Copy out, from the data, each line containing the string "cyan".

* * * * *

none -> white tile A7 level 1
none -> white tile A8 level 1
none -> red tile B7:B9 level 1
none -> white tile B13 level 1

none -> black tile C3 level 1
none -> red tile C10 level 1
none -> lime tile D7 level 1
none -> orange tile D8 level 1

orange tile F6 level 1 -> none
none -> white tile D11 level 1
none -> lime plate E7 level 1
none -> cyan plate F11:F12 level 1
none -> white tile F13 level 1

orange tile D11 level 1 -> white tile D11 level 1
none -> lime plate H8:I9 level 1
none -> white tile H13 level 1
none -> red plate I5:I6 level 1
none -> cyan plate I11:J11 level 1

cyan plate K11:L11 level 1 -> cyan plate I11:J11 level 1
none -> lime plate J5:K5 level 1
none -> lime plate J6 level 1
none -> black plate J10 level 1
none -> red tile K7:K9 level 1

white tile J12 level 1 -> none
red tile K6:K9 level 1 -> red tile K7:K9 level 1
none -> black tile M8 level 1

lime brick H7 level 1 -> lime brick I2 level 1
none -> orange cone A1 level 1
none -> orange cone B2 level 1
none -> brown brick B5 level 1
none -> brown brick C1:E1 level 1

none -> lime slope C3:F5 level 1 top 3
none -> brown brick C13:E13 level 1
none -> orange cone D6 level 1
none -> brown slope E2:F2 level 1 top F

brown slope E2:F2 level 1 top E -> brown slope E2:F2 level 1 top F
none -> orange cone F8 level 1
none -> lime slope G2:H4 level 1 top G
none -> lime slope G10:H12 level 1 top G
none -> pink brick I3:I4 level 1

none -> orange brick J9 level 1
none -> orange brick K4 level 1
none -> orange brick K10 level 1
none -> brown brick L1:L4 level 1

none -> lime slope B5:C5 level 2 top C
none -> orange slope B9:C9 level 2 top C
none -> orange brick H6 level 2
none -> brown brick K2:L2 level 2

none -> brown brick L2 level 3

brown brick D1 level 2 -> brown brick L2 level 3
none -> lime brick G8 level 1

* * * * *

SOLUTION FOR THIS PROBLEM:
none -> cyan plate F11:F12 level 1
none -> cyan plate I11:J11 level 1
cyan plate K11:L11 level 1 -> cyan plate I11:J11 level 1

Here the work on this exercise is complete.